• [Before and after coordinates]:
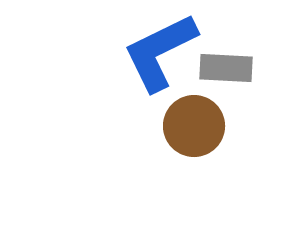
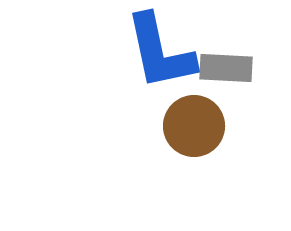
blue L-shape: rotated 76 degrees counterclockwise
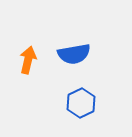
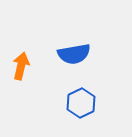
orange arrow: moved 7 px left, 6 px down
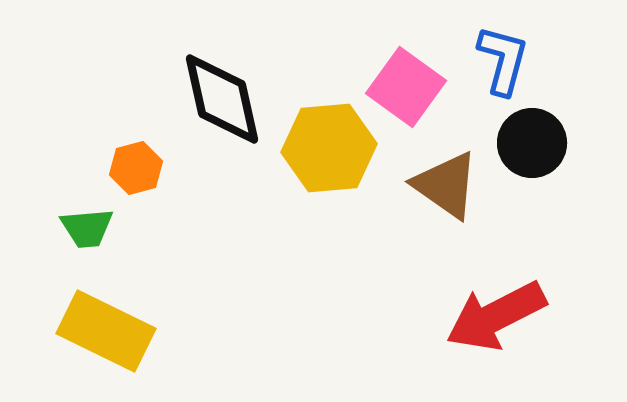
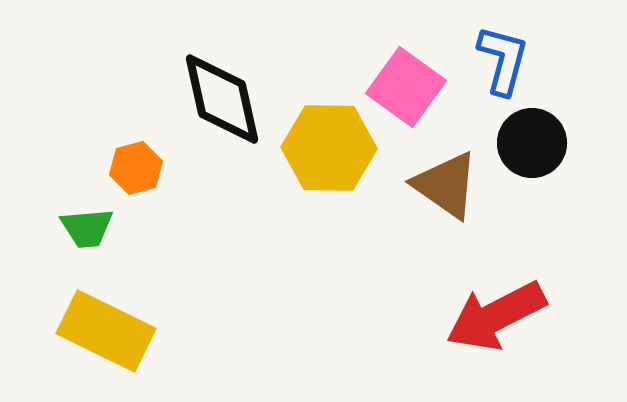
yellow hexagon: rotated 6 degrees clockwise
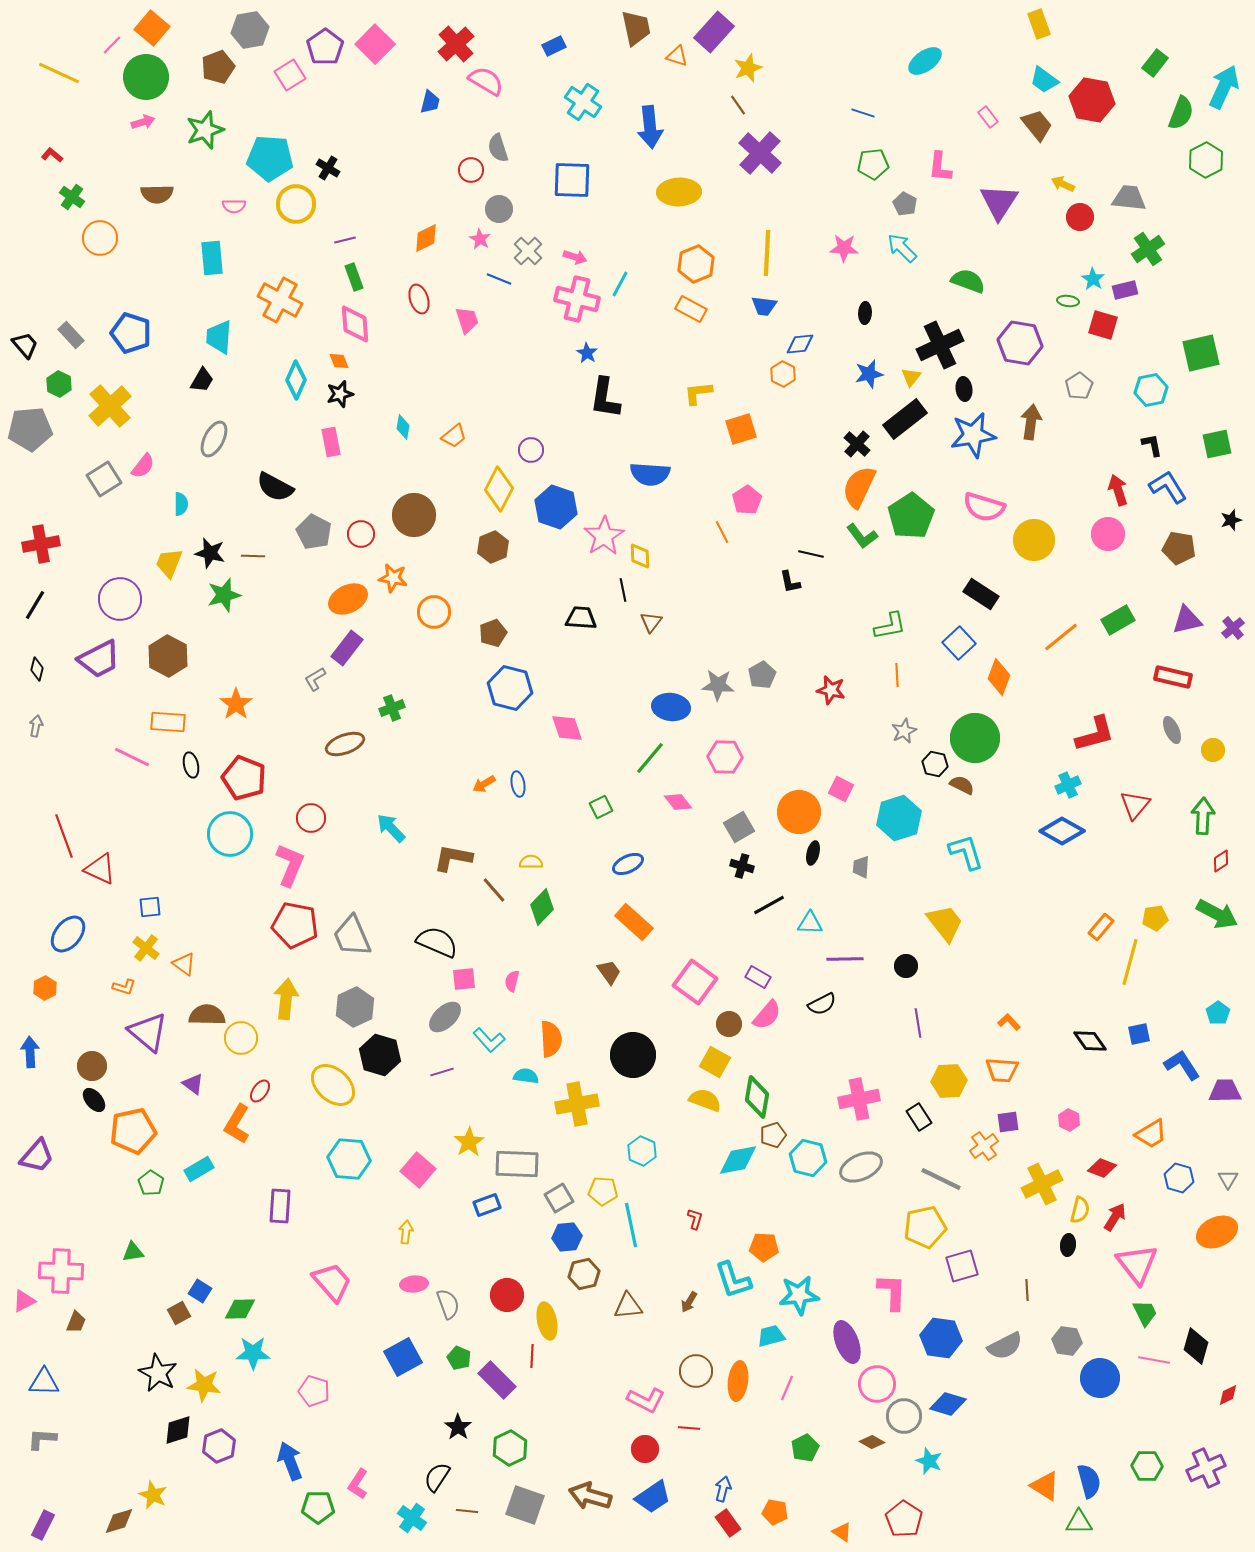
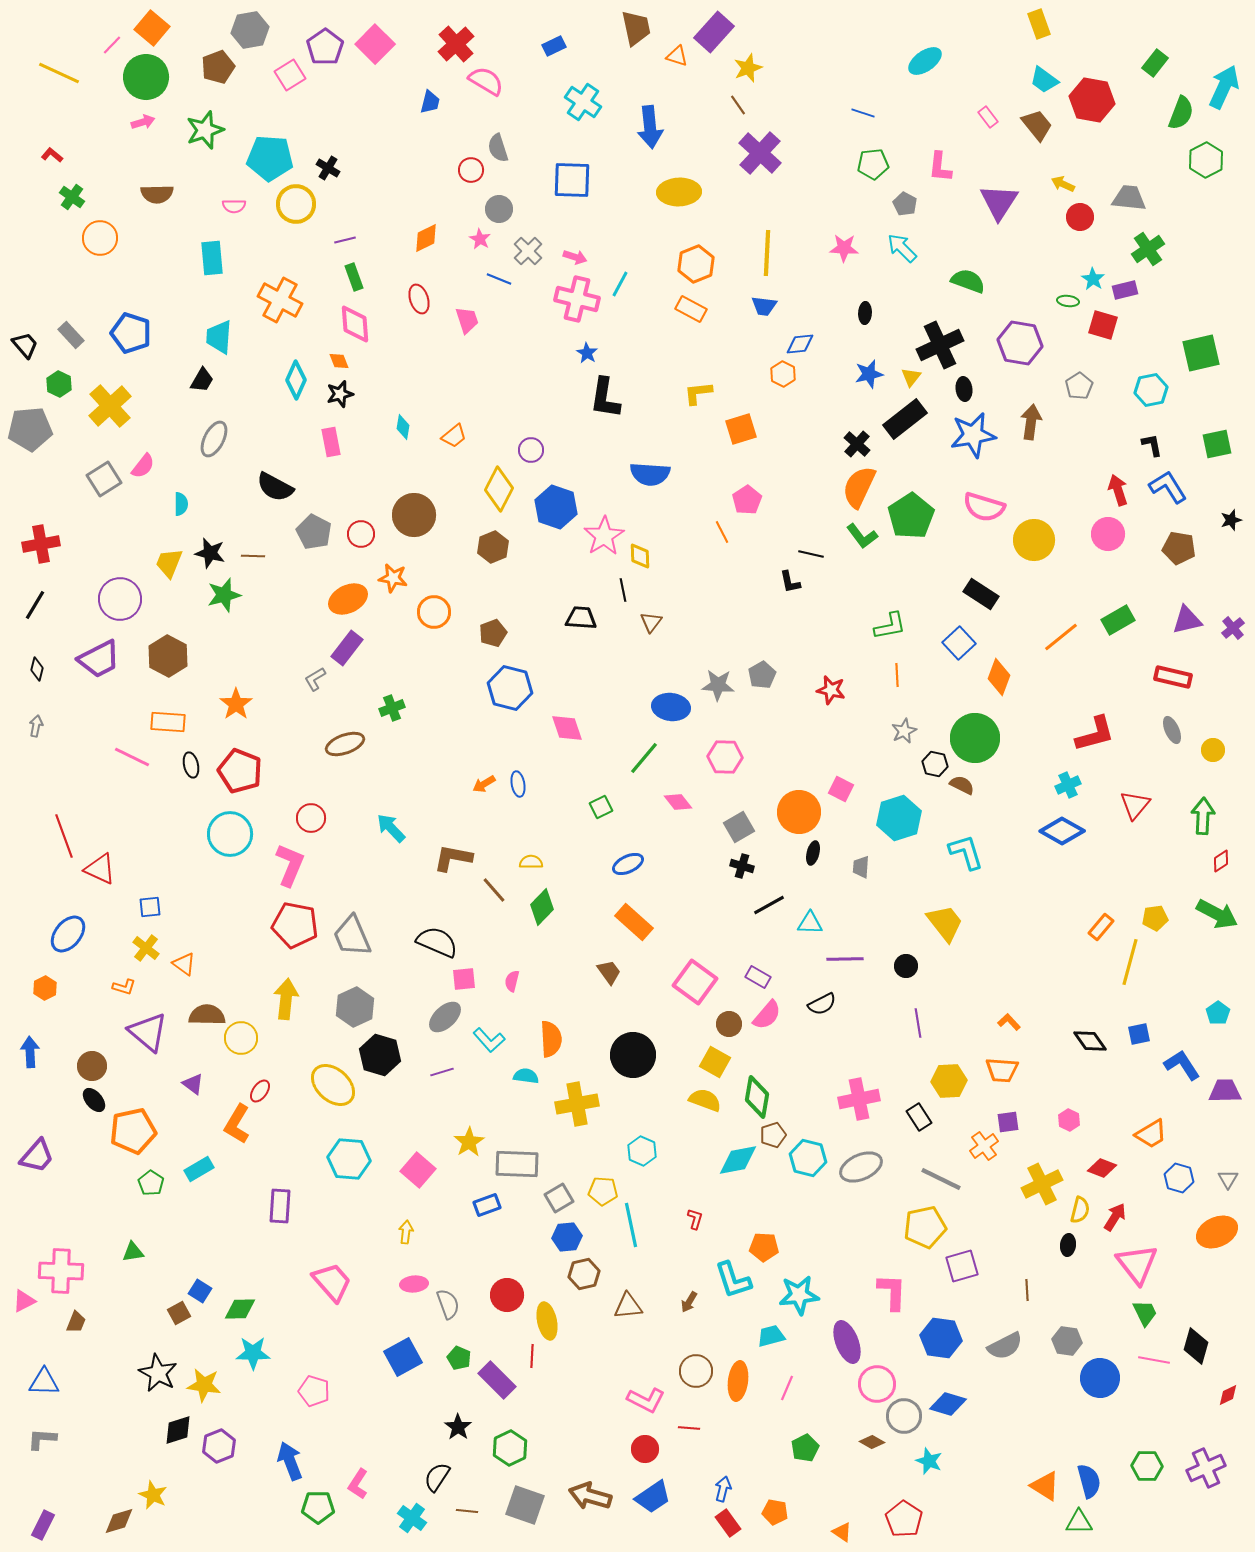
green line at (650, 758): moved 6 px left
red pentagon at (244, 778): moved 4 px left, 7 px up
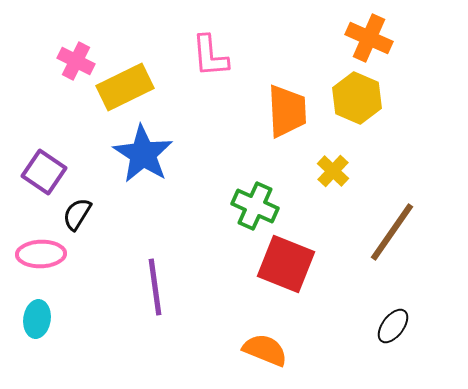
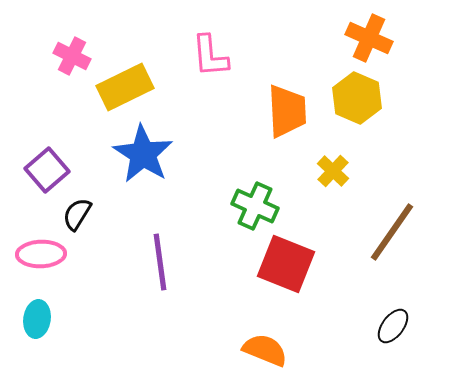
pink cross: moved 4 px left, 5 px up
purple square: moved 3 px right, 2 px up; rotated 15 degrees clockwise
purple line: moved 5 px right, 25 px up
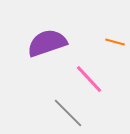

• [What you are asked to do]: A single number is the whole answer here: the number of lines in the data containing "rotated".

• [Task answer]: 3